[Goal of the exercise]
Your response should consist solely of the lines from the one containing "(328, 320) = (568, 323): blue bell -> none" through the final line of the entries, repeated exactly.

Top of Data provided

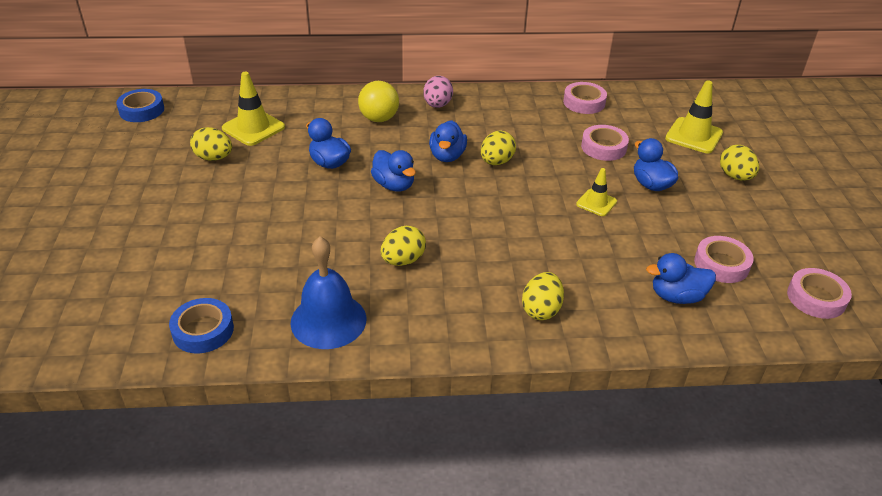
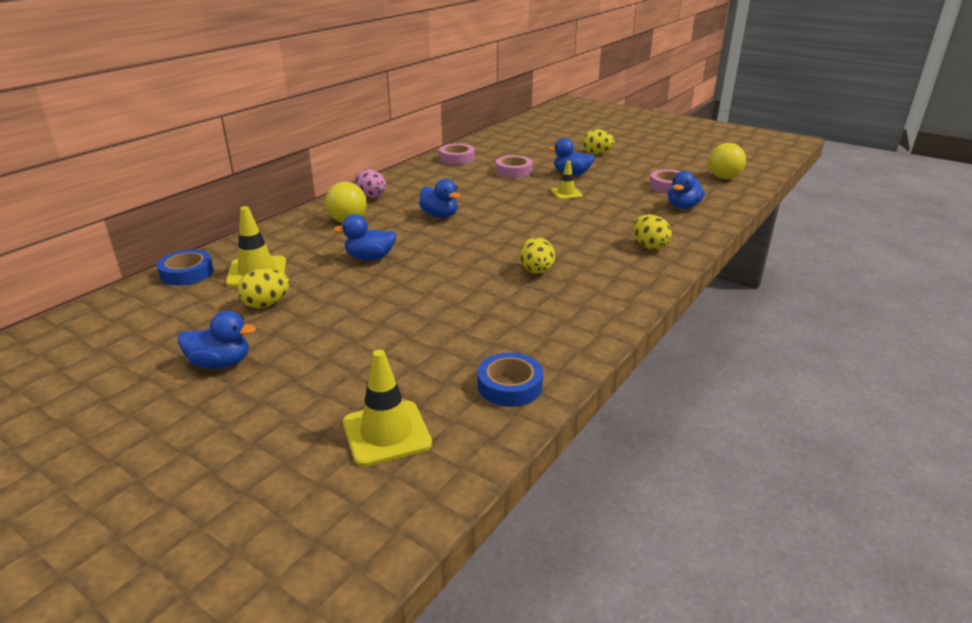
camera: 50 degrees left, 10 degrees down
(141, 110) = (108, 317): blue tape -> blue tape (187, 273)
(328, 320) = (568, 323): blue bell -> none
(394, 185) = (442, 244): blue duck -> blue duck (221, 363)
(496, 162) = (475, 204): yellow egg -> none
(694, 136) = (543, 147): yellow traffic cone -> yellow traffic cone (386, 433)
(816, 298) = (723, 177): pink tape -> yellow ball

Bottom of Data provided

[Your solution]
(328, 320) = (568, 323): blue bell -> none
(394, 185) = (442, 244): blue duck -> blue duck (221, 363)
(496, 162) = (475, 204): yellow egg -> none
(694, 136) = (543, 147): yellow traffic cone -> yellow traffic cone (386, 433)
(816, 298) = (723, 177): pink tape -> yellow ball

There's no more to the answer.